Recorded information.
_ _ _ _ _

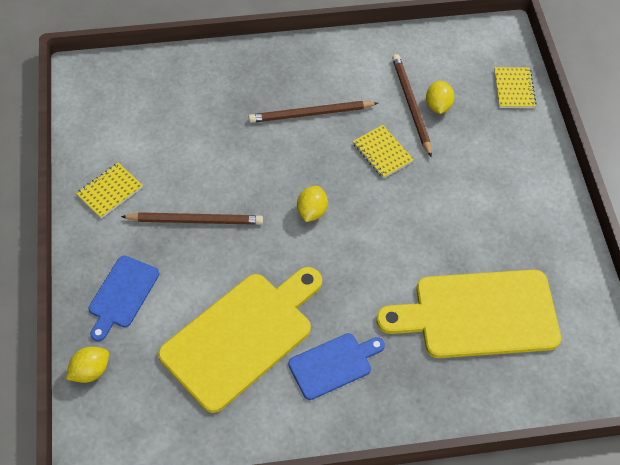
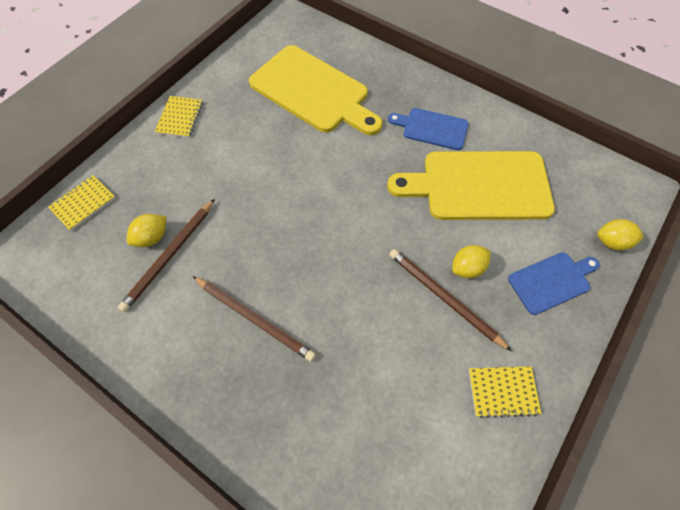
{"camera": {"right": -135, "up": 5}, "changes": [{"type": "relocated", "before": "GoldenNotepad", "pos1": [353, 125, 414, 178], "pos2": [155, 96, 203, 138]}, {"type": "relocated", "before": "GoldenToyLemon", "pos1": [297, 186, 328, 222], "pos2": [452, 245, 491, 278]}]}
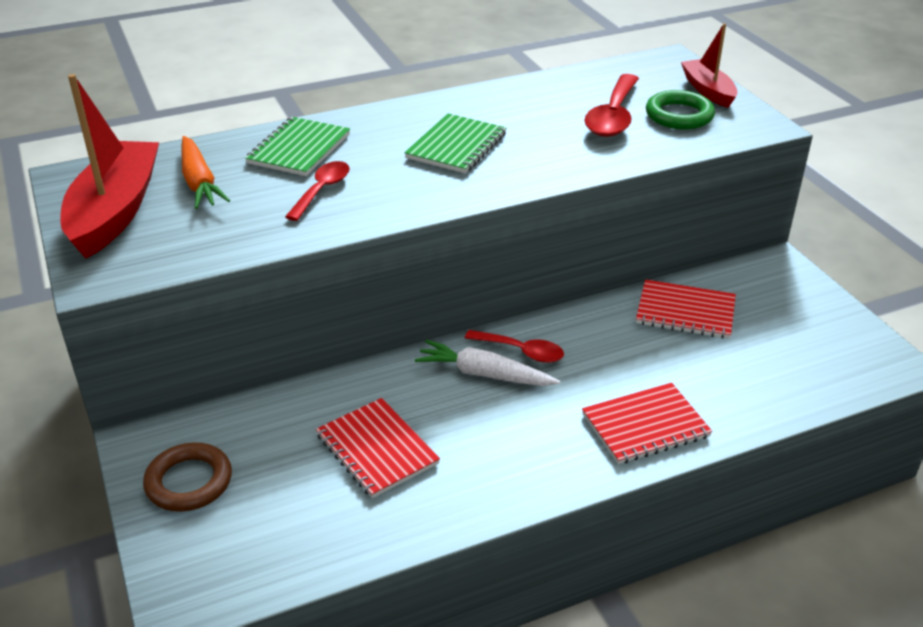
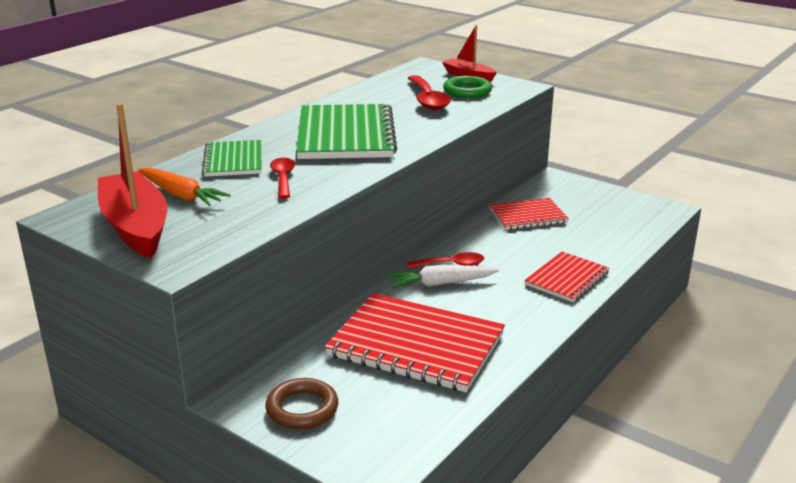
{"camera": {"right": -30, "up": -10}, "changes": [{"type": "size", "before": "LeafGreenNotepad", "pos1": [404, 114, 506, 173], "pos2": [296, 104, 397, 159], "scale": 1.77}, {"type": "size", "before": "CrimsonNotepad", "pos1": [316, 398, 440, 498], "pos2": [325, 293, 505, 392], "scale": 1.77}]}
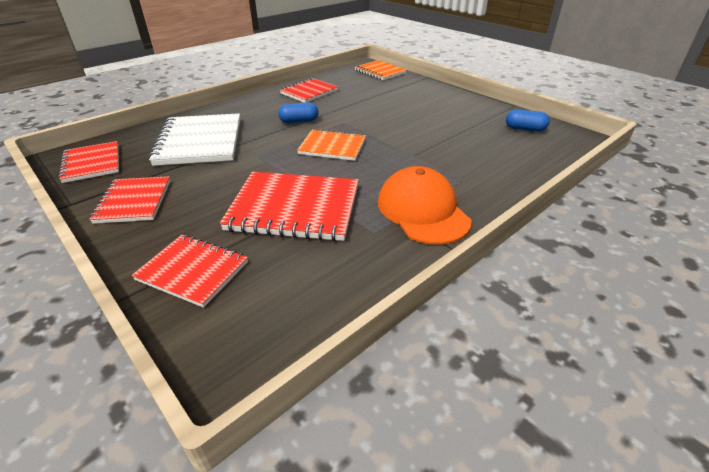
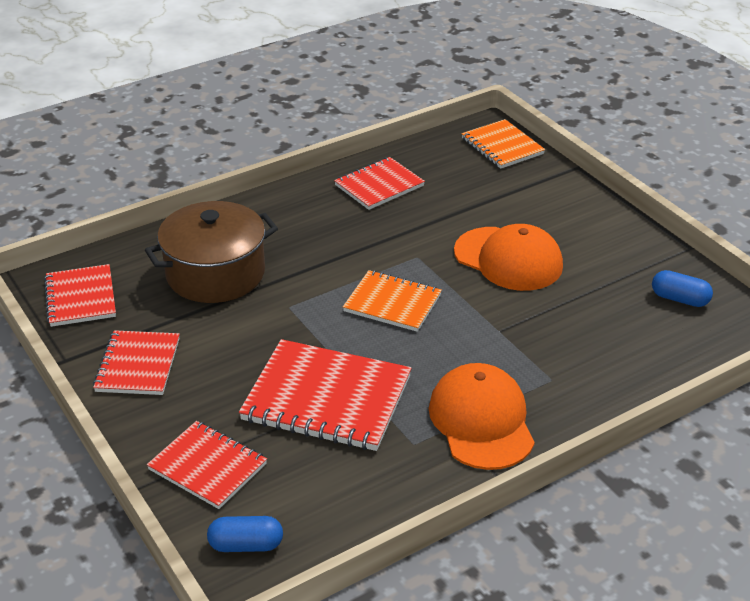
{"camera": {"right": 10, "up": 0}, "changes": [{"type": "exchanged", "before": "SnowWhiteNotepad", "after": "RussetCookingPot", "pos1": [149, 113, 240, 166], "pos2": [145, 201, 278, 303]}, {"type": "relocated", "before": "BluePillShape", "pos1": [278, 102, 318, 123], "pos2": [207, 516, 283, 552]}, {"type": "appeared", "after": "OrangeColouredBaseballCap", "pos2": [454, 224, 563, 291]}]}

_ _ _ _ _

Spot the lines above that mention "relocated" and copy them.

Task output.
{"camera": {"right": -135, "up": 5}, "changes": [{"type": "relocated", "before": "GoldenNotepad", "pos1": [353, 125, 414, 178], "pos2": [155, 96, 203, 138]}, {"type": "relocated", "before": "GoldenToyLemon", "pos1": [297, 186, 328, 222], "pos2": [452, 245, 491, 278]}]}
{"camera": {"right": 10, "up": 0}, "changes": [{"type": "exchanged", "before": "SnowWhiteNotepad", "after": "RussetCookingPot", "pos1": [149, 113, 240, 166], "pos2": [145, 201, 278, 303]}, {"type": "relocated", "before": "BluePillShape", "pos1": [278, 102, 318, 123], "pos2": [207, 516, 283, 552]}, {"type": "appeared", "after": "OrangeColouredBaseballCap", "pos2": [454, 224, 563, 291]}]}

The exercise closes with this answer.